=== Try it ===
Each line of the listing below, from the very first to the one that contains "brown round brick A9:B10", is to be retyped exactly as it stands.

=== Extracted data ===
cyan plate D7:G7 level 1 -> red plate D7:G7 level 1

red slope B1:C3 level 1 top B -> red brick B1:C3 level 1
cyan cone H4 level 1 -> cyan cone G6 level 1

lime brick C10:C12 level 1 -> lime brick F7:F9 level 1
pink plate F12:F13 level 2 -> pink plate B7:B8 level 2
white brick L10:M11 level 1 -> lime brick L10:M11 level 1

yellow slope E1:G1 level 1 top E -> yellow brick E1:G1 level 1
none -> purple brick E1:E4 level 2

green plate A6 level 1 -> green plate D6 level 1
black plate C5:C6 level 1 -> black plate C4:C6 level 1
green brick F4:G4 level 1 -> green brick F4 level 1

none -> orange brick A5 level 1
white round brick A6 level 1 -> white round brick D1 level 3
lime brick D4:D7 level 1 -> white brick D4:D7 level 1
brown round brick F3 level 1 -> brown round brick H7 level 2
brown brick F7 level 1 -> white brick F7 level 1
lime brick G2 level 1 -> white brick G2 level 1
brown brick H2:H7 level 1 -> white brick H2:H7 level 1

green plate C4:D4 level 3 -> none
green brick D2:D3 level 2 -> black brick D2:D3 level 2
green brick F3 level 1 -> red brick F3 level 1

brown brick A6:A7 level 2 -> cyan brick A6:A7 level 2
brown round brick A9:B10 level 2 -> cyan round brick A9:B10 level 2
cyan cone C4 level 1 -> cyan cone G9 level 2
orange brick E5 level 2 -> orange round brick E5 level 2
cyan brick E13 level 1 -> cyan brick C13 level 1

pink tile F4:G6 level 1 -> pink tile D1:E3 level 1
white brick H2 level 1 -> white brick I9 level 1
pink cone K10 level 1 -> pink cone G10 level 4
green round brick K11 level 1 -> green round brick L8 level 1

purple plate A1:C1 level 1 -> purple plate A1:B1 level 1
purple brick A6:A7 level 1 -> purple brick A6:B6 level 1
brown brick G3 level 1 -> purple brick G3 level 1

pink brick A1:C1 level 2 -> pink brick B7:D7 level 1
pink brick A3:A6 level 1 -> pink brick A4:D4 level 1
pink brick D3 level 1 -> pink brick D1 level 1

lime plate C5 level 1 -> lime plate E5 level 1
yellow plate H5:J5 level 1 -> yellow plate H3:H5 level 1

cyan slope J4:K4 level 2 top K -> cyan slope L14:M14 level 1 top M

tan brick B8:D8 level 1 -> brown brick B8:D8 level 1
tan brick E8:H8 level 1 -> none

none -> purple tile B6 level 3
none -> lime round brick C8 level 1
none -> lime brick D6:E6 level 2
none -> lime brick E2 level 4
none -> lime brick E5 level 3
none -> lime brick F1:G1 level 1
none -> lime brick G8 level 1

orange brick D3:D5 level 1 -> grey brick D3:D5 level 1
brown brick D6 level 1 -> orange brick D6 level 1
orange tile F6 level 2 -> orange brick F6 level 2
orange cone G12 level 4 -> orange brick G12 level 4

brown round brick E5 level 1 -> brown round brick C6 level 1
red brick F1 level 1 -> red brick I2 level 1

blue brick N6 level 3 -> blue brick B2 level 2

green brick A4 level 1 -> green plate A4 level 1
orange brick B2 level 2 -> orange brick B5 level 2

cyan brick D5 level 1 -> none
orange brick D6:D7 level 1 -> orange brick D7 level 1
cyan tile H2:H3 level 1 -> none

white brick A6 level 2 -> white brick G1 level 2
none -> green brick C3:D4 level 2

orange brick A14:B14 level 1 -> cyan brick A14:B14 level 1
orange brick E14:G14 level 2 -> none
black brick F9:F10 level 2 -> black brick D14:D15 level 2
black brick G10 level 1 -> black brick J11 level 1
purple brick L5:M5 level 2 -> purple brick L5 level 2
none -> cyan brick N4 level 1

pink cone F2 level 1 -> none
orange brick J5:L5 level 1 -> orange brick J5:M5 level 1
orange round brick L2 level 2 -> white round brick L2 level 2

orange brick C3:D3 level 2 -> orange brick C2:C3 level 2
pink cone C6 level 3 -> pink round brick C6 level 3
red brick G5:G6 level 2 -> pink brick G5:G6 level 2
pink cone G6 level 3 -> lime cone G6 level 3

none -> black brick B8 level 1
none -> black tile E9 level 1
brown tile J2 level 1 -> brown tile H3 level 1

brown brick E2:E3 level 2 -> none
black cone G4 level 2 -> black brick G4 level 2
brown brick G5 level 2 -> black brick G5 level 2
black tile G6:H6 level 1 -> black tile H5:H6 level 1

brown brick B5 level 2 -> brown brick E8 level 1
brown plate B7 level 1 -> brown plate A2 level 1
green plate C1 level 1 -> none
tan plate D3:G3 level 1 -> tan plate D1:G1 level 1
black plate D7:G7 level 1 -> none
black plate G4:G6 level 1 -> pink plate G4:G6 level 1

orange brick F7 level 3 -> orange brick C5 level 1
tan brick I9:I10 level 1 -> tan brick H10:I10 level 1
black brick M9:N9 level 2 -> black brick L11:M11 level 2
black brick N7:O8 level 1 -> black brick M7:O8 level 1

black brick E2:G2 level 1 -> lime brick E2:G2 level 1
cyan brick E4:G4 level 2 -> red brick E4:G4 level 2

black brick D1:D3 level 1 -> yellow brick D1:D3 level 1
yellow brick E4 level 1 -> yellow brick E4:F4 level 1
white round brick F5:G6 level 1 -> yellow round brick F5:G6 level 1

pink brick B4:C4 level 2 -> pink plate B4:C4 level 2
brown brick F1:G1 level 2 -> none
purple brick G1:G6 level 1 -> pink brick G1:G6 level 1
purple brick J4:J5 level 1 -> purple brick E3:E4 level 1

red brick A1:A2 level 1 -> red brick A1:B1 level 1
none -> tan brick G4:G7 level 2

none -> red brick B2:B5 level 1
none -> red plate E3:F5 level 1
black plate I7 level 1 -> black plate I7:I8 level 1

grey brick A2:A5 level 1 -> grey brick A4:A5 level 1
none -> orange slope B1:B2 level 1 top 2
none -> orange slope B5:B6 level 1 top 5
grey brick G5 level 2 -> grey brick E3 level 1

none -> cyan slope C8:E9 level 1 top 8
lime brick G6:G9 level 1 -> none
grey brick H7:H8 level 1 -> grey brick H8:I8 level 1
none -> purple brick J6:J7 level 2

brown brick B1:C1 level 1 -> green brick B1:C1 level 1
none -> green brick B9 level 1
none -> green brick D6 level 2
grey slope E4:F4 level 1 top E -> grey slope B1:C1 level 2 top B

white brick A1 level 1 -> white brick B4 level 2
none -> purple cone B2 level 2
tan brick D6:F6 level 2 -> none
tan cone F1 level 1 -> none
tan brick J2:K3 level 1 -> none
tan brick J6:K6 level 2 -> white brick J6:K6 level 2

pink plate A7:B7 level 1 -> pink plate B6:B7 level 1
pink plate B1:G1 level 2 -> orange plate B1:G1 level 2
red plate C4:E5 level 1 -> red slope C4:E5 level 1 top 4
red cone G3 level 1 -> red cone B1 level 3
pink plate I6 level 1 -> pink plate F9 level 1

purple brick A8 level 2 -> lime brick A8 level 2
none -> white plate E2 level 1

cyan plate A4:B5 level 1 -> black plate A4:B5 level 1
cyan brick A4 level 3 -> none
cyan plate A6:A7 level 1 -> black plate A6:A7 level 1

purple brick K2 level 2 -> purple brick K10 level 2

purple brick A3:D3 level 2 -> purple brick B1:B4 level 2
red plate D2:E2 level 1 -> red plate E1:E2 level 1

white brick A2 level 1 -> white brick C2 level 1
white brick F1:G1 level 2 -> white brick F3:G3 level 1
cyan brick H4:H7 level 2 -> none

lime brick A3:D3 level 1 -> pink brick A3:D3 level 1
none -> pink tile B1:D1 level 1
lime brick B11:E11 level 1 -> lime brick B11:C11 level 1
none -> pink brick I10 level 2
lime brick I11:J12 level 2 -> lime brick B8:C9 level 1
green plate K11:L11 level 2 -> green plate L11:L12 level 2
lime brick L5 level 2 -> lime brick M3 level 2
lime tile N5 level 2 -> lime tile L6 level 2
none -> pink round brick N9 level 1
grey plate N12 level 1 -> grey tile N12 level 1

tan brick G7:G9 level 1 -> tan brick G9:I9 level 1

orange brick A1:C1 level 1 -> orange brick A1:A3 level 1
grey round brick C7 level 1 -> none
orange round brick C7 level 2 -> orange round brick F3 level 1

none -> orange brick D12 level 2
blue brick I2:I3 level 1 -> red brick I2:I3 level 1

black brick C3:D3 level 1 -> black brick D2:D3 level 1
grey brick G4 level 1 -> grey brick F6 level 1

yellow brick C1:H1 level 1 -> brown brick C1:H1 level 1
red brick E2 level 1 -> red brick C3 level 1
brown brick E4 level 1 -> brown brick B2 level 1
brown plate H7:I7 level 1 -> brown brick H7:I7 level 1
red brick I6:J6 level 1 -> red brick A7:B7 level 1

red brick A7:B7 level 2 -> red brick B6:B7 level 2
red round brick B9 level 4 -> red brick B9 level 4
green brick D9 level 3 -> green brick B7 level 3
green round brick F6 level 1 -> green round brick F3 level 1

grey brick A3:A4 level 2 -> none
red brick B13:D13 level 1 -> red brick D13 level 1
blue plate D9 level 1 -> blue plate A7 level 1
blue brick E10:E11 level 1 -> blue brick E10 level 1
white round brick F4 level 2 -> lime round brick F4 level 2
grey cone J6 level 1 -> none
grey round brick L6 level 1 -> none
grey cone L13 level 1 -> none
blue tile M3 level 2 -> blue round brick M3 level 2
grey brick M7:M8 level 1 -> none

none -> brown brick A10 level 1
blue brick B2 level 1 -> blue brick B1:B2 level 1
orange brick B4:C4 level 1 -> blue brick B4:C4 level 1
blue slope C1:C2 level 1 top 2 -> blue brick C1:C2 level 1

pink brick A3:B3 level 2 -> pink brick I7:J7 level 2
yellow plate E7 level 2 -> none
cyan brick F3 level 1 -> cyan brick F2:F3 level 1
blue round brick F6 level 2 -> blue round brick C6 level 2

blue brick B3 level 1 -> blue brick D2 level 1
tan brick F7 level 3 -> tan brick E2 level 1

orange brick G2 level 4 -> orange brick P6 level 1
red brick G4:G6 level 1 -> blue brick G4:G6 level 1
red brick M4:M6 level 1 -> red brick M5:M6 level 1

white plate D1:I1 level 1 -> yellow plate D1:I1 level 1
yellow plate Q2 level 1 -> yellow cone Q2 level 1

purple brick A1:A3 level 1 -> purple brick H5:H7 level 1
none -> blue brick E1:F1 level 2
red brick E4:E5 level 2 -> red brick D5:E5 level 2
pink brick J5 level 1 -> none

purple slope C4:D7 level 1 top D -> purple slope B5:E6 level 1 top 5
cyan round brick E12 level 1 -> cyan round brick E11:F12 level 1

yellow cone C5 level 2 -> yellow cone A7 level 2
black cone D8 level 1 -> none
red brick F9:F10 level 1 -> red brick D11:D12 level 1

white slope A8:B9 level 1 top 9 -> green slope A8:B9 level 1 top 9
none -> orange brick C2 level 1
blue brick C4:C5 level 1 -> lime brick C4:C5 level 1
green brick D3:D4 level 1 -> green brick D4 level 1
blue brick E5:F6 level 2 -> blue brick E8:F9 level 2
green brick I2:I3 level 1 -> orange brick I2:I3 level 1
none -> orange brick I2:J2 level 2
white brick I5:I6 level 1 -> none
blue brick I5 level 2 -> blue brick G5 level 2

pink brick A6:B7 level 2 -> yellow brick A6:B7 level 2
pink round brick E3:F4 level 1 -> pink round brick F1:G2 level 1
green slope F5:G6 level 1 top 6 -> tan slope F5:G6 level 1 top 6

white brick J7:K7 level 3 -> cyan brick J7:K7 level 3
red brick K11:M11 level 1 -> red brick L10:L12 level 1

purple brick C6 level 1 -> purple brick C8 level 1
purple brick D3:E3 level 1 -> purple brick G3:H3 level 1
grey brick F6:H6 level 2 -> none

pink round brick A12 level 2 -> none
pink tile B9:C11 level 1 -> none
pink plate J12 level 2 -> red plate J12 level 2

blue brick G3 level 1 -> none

=== Written response ===
cyan plate D7:G7 level 1 -> red plate D7:G7 level 1

red slope B1:C3 level 1 top B -> red brick B1:C3 level 1
cyan cone H4 level 1 -> cyan cone G6 level 1

lime brick C10:C12 level 1 -> lime brick F7:F9 level 1
pink plate F12:F13 level 2 -> pink plate B7:B8 level 2
white brick L10:M11 level 1 -> lime brick L10:M11 level 1

yellow slope E1:G1 level 1 top E -> yellow brick E1:G1 level 1
none -> purple brick E1:E4 level 2

green plate A6 level 1 -> green plate D6 level 1
black plate C5:C6 level 1 -> black plate C4:C6 level 1
green brick F4:G4 level 1 -> green brick F4 level 1

none -> orange brick A5 level 1
white round brick A6 level 1 -> white round brick D1 level 3
lime brick D4:D7 level 1 -> white brick D4:D7 level 1
brown round brick F3 level 1 -> brown round brick H7 level 2
brown brick F7 level 1 -> white brick F7 level 1
lime brick G2 level 1 -> white brick G2 level 1
brown brick H2:H7 level 1 -> white brick H2:H7 level 1

green plate C4:D4 level 3 -> none
green brick D2:D3 level 2 -> black brick D2:D3 level 2
green brick F3 level 1 -> red brick F3 level 1

brown brick A6:A7 level 2 -> cyan brick A6:A7 level 2
brown round brick A9:B10 level 2 -> cyan round brick A9:B10 level 2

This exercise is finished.